__Colored object listings__:
::::
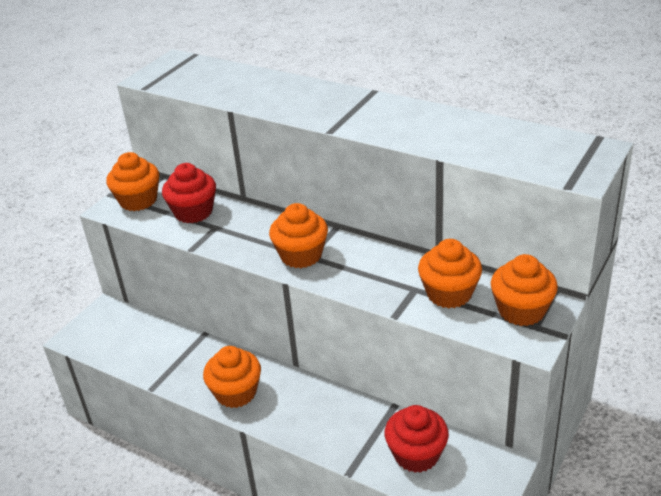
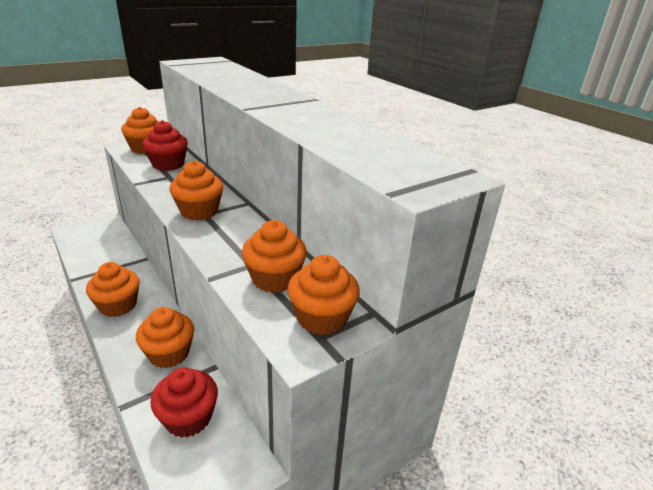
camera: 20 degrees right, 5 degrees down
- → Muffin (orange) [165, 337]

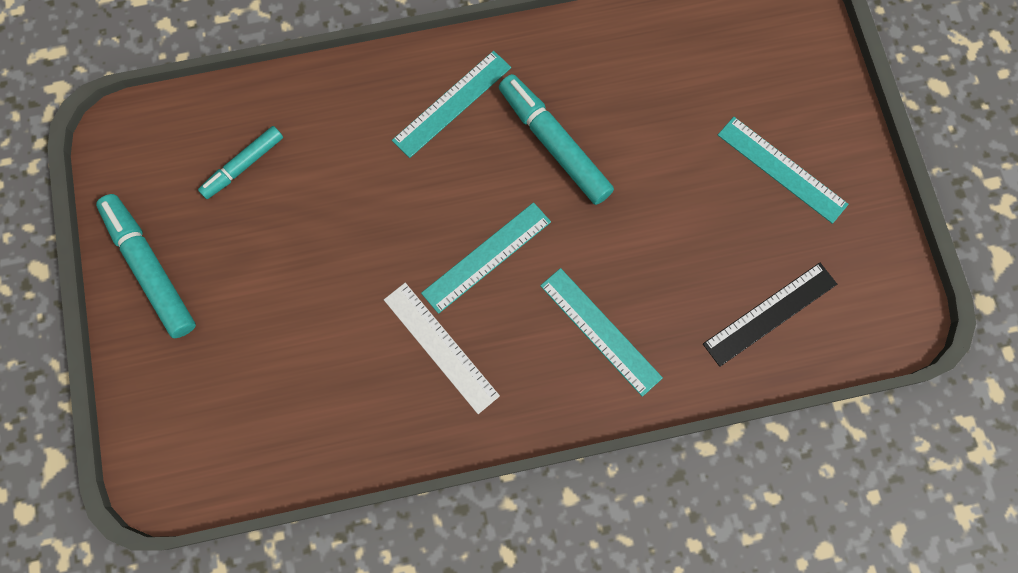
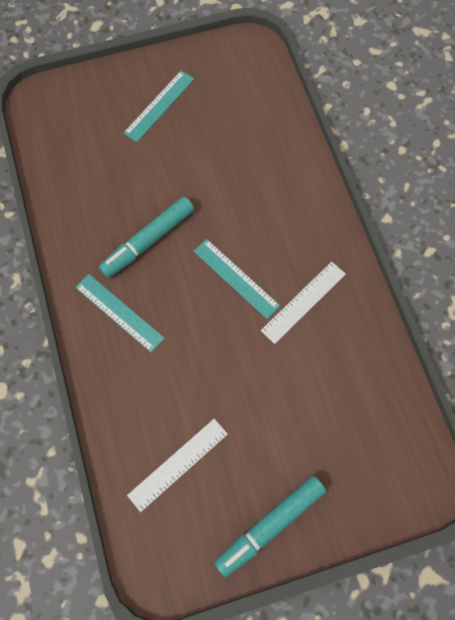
camera: 95 degrees left, 5 degrees down
Filzstift (türkis) [240, 162] → Lineal (weiß) [177, 465]
Lineal (schwarz) [770, 315] → -
Lineal (türkis) [601, 332] → -

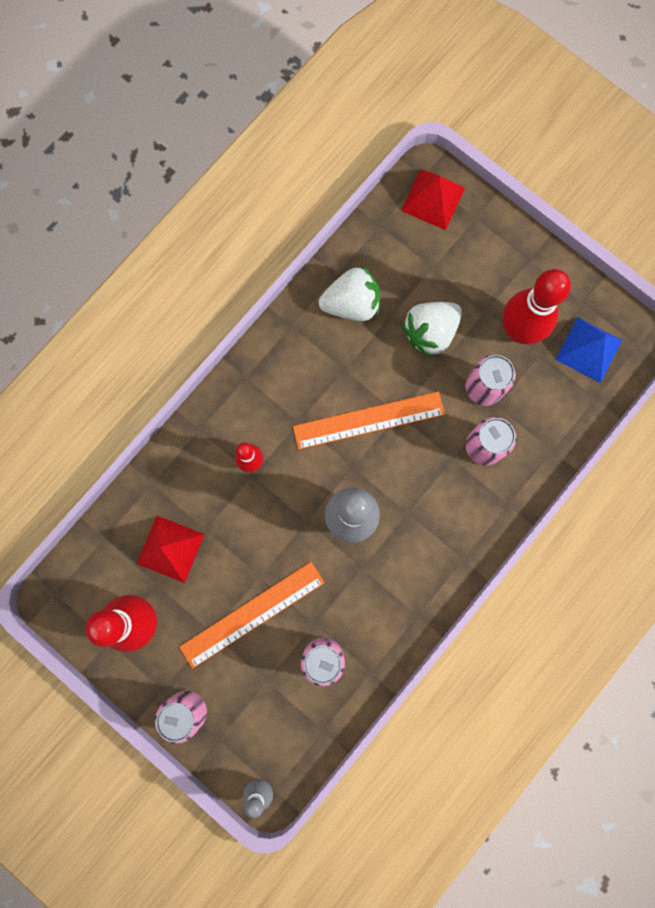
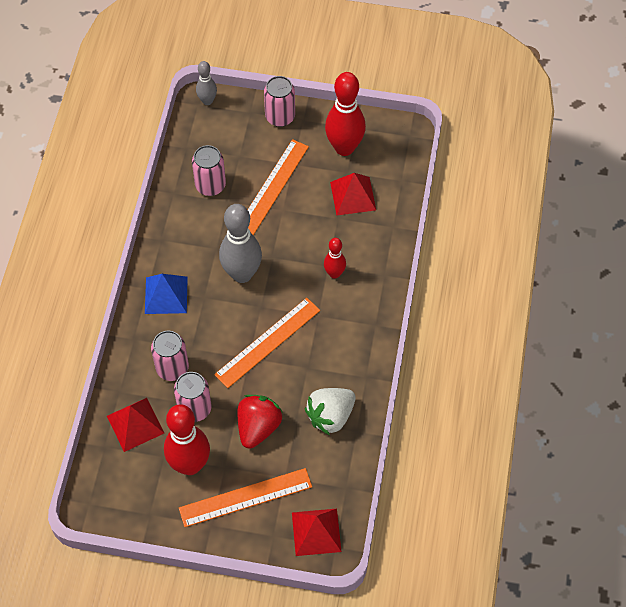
camera: 150 degrees right, 20 degrees down
Erdbeere (weiß) [432, 329] → Erdbeere (rot) [260, 422]
Pyramide (blau) [588, 350] → Pyramide (blau) [166, 294], shifted
- → Pyramide (rot) [135, 425]
- → Lineal (orange) [245, 497]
::::
__YOUR OBJECTIVE__: Find and copy every line in the entries above where the string "camera" occurs.

__OUTPUT OF THE TASK__:
camera: 20 degrees right, 5 degrees down
camera: 95 degrees left, 5 degrees down
camera: 150 degrees right, 20 degrees down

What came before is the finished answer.